== Task brief ==
Find the line with "black bowl: 3 -> 4" in the records below. Copy it and every line after it, up to and including the line with "yellow plate: 3 -> 5".

== Records shown ==
- Opening Delimiter -
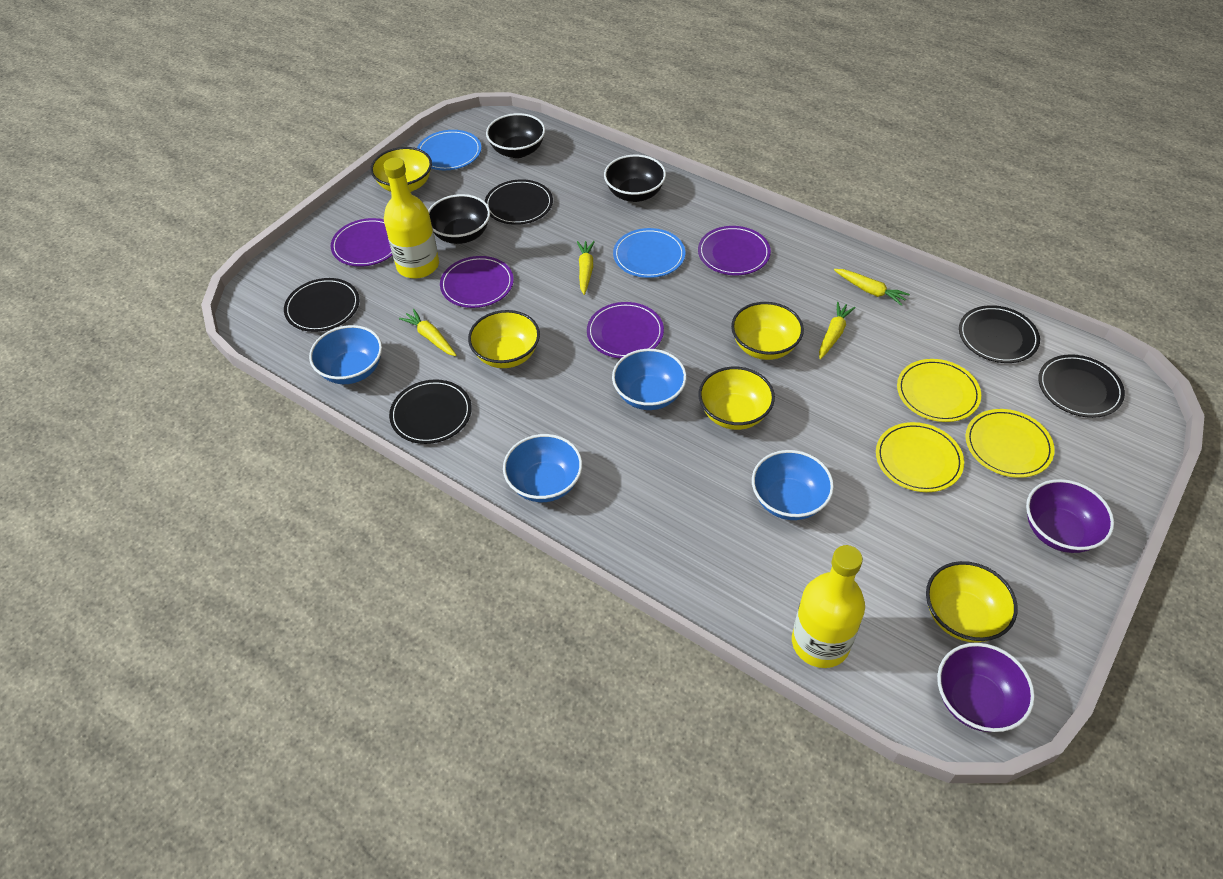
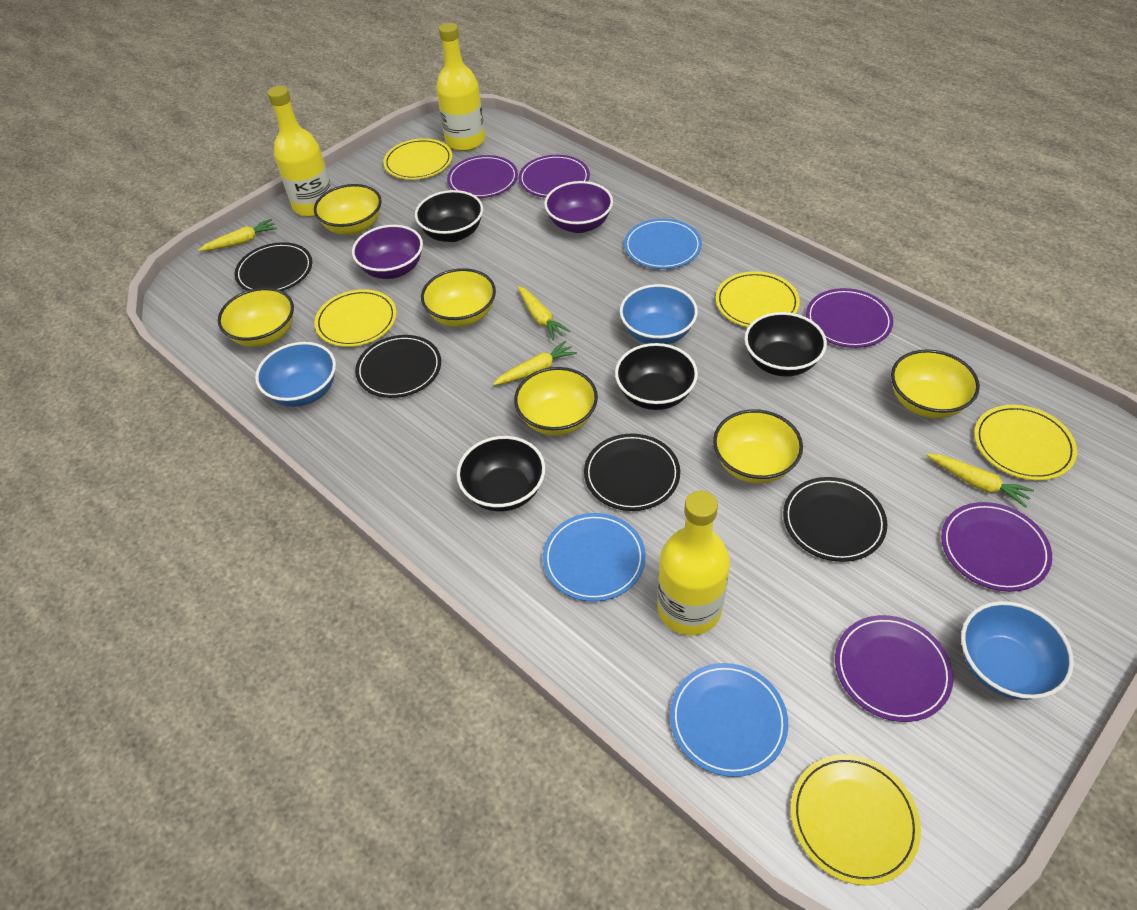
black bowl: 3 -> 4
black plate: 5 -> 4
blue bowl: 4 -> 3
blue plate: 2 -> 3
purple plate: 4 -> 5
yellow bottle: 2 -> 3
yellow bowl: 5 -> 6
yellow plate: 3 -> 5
- Closing Delimiter -
- Opening Delimiter -
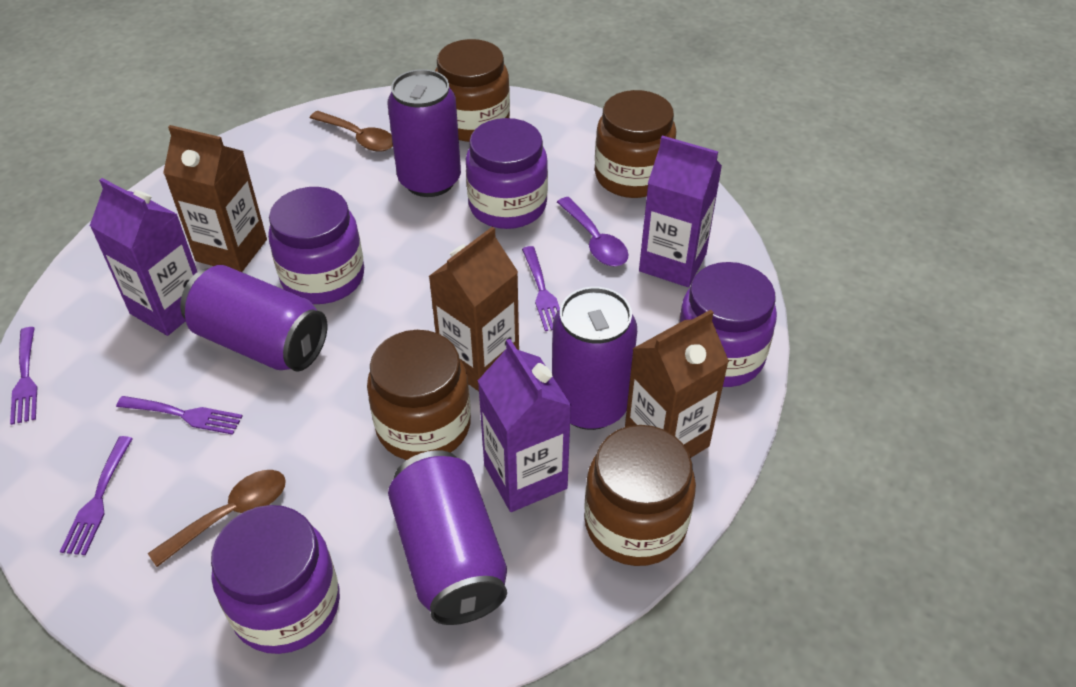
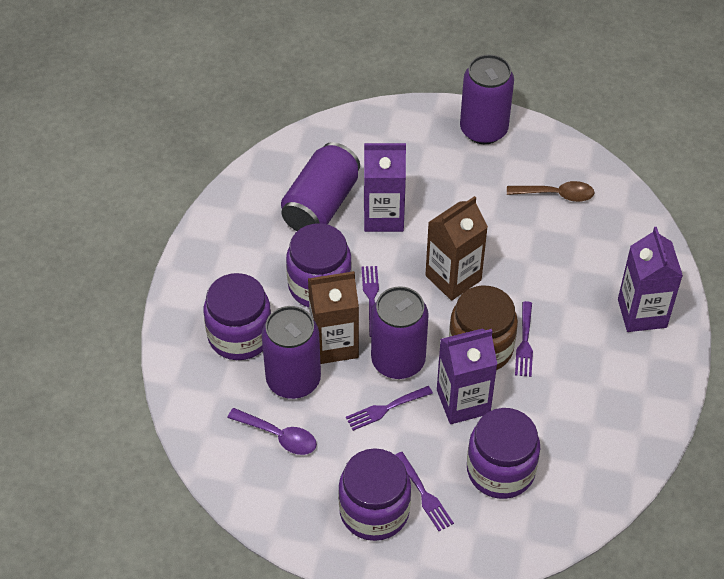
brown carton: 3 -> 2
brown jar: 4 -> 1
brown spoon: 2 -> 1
- Closing Delimiter -
- Opening Delimiter -
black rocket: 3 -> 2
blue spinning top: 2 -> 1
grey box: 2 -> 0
- Closing Delimiter -
== Answer space ==
black bowl: 3 -> 4
black plate: 5 -> 4
blue bowl: 4 -> 3
blue plate: 2 -> 3
purple plate: 4 -> 5
yellow bottle: 2 -> 3
yellow bowl: 5 -> 6
yellow plate: 3 -> 5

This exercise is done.